Input records below:

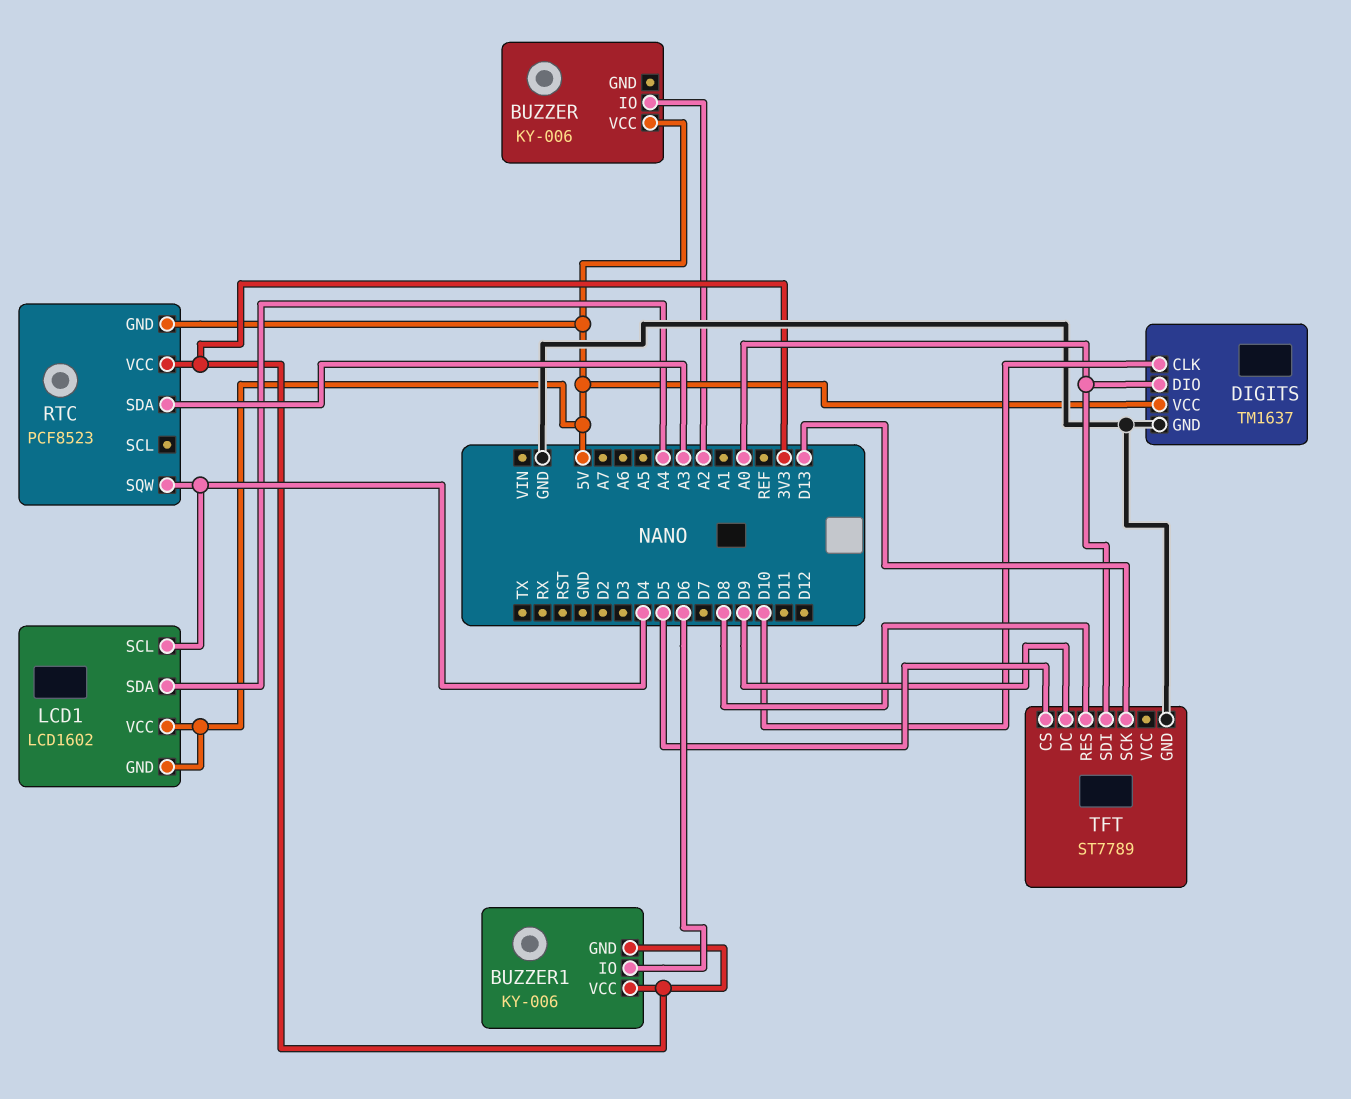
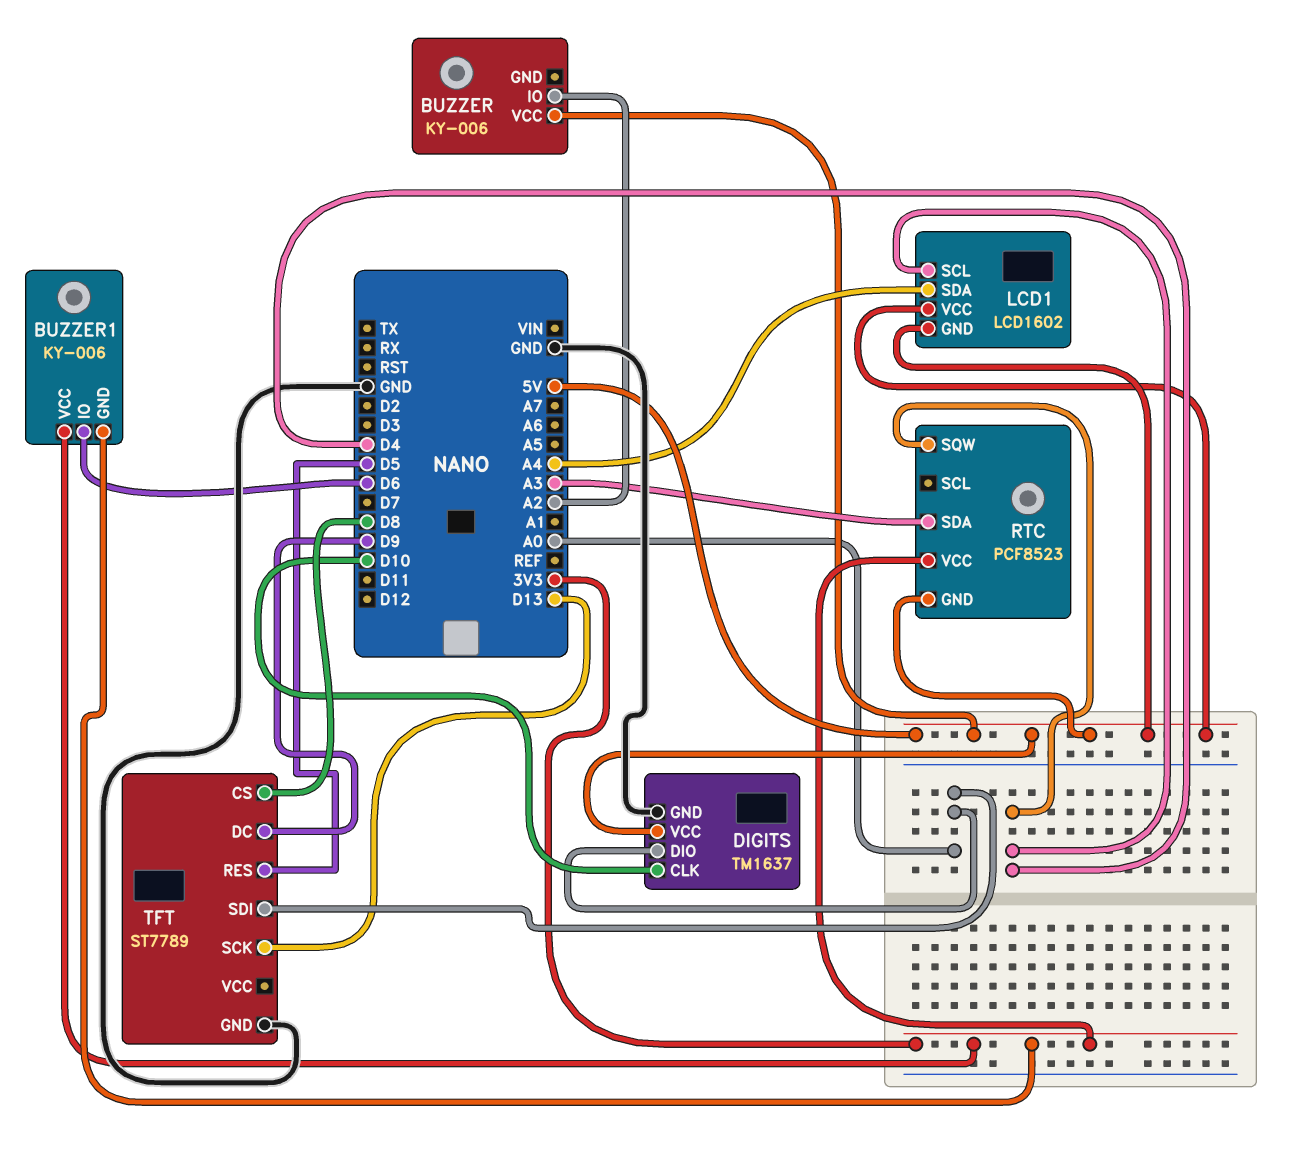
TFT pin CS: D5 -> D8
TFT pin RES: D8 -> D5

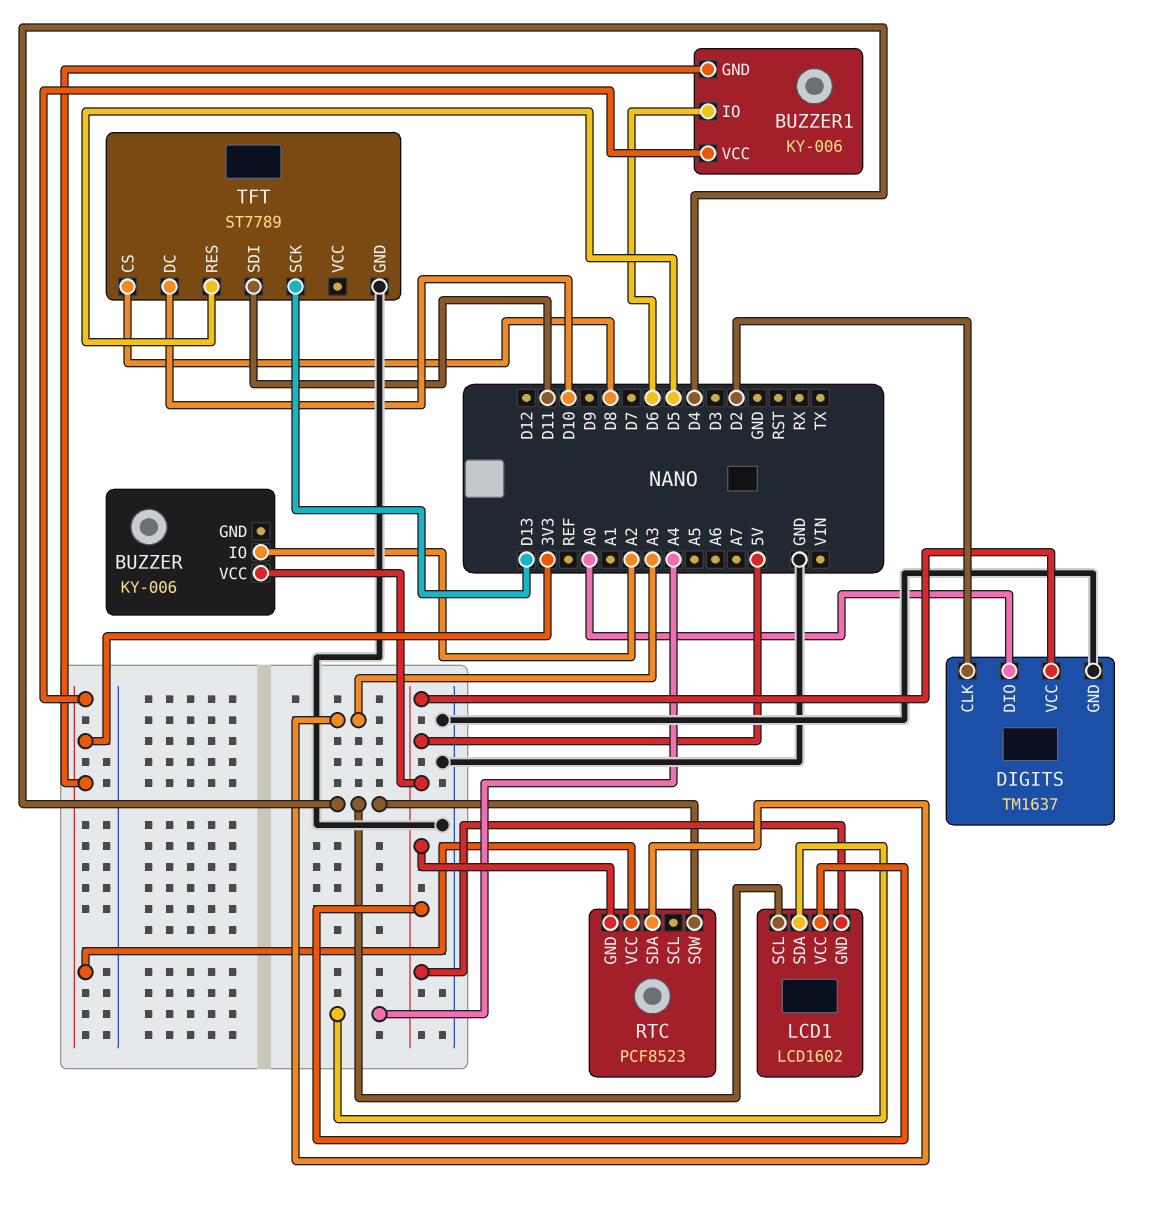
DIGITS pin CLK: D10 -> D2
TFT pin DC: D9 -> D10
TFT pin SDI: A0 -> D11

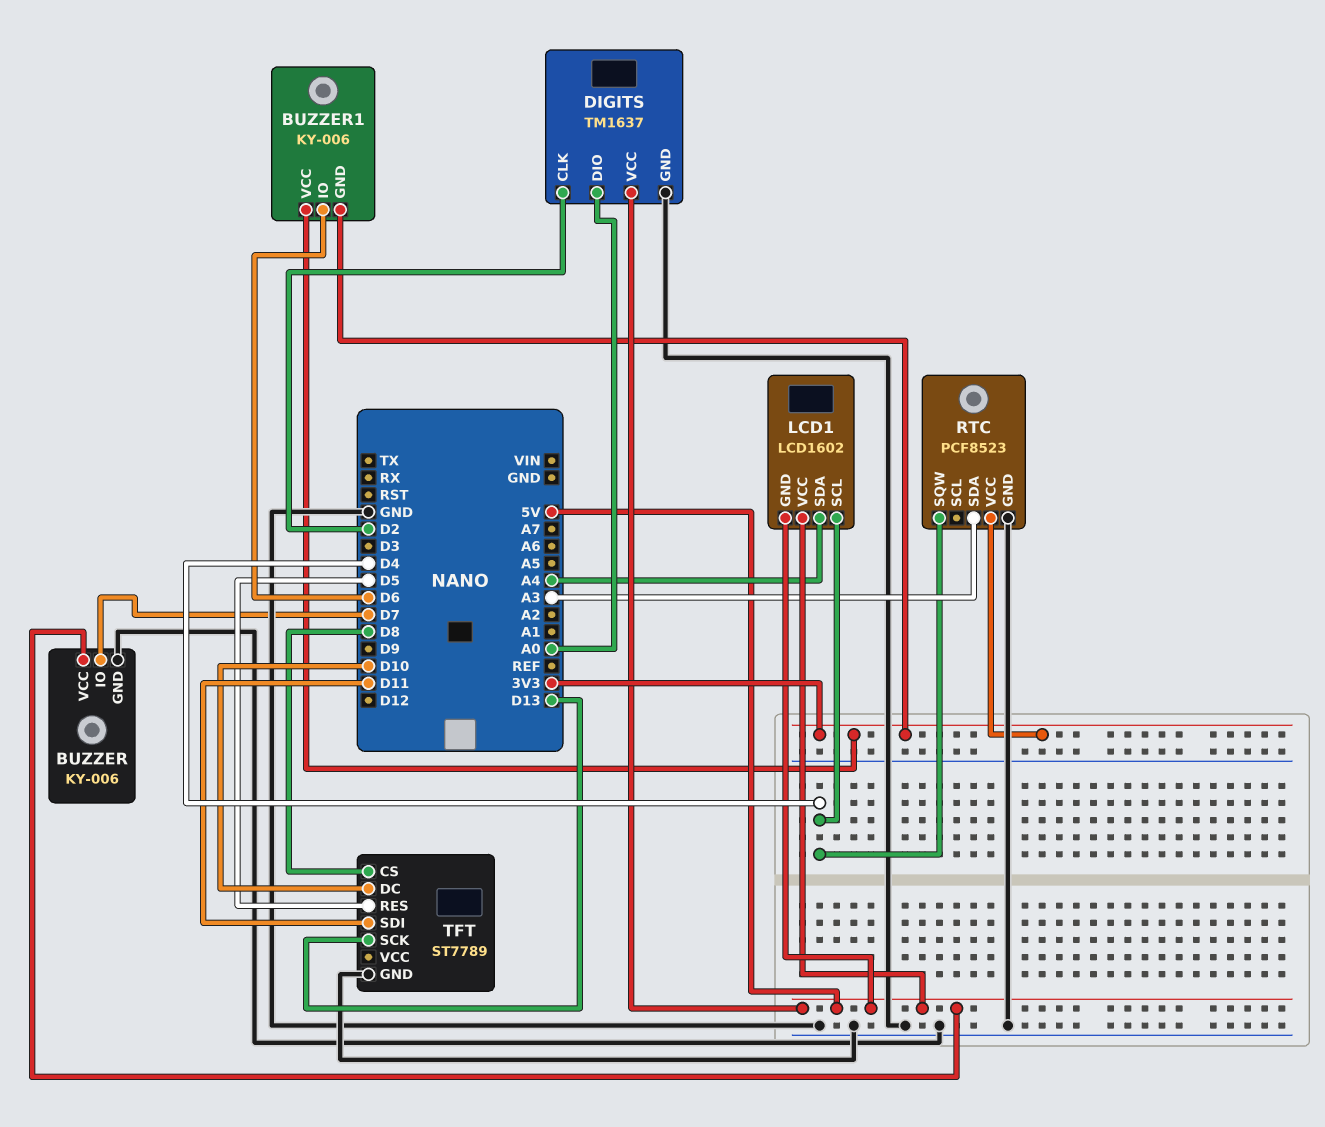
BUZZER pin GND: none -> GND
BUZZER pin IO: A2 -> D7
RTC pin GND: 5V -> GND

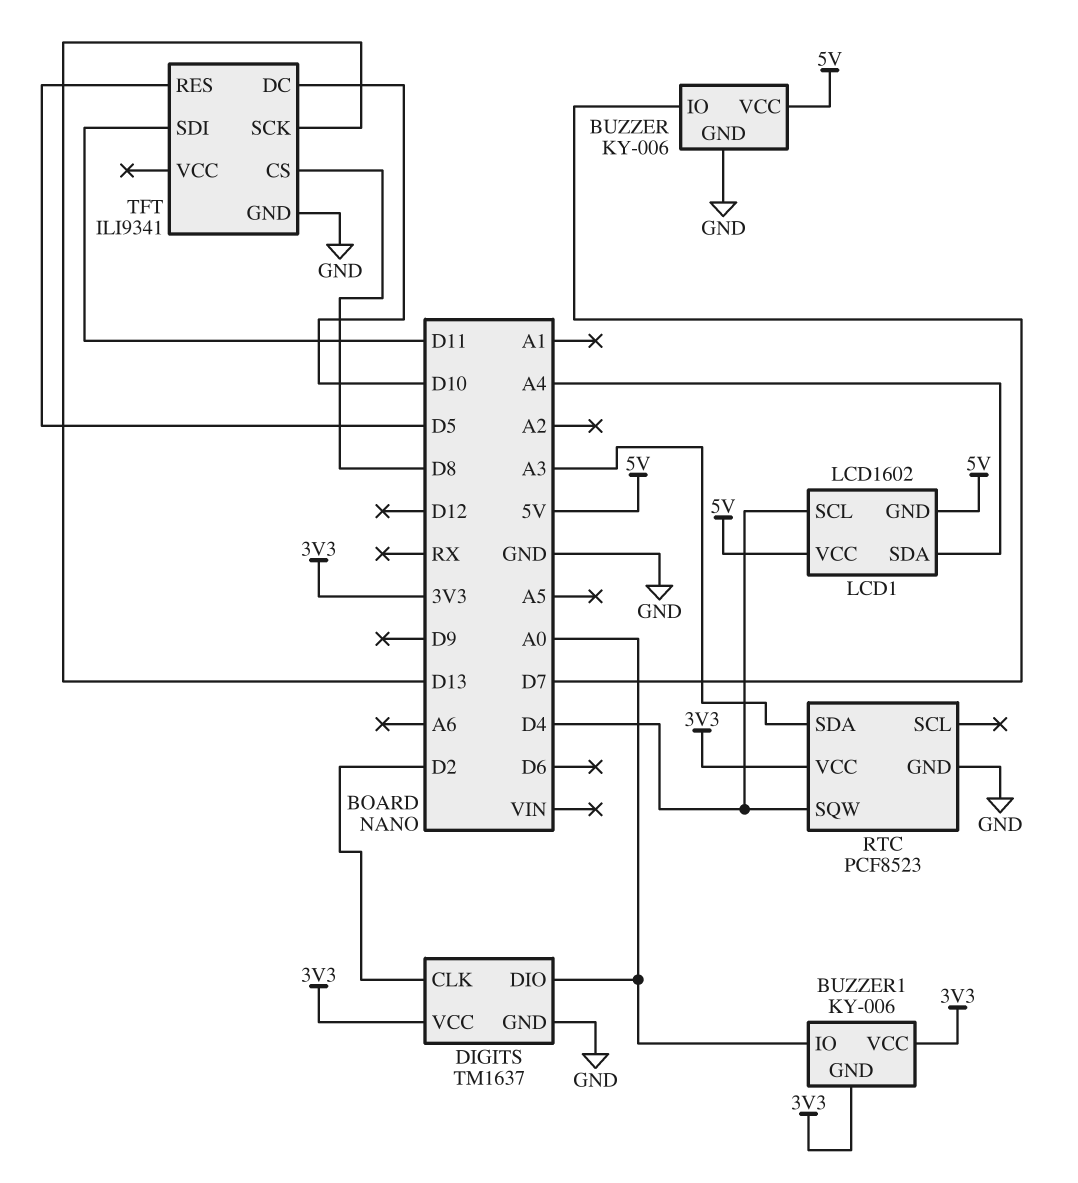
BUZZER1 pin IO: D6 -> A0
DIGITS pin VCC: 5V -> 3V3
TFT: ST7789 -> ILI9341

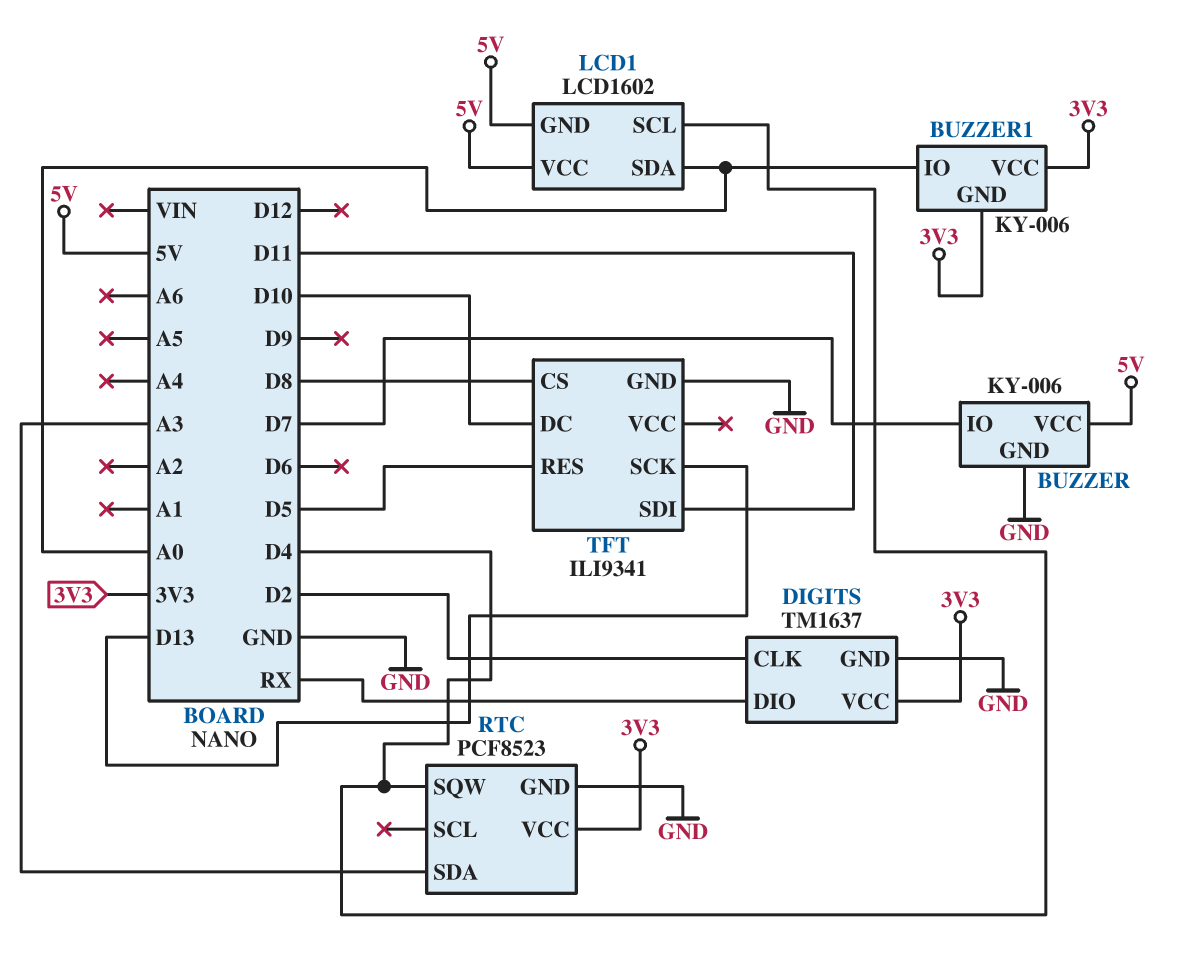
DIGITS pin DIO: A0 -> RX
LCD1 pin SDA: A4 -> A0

End of Input records.

Your instructions |
Beginning at the line that contains "DIGITS pin CLK: D10 -> D2", transcribe it and every later line through the last line of the data above, exactly, and drop the pictures.

Result of this task |
DIGITS pin CLK: D10 -> D2
TFT pin DC: D9 -> D10
TFT pin SDI: A0 -> D11

BUZZER pin GND: none -> GND
BUZZER pin IO: A2 -> D7
RTC pin GND: 5V -> GND

BUZZER1 pin IO: D6 -> A0
DIGITS pin VCC: 5V -> 3V3
TFT: ST7789 -> ILI9341

DIGITS pin DIO: A0 -> RX
LCD1 pin SDA: A4 -> A0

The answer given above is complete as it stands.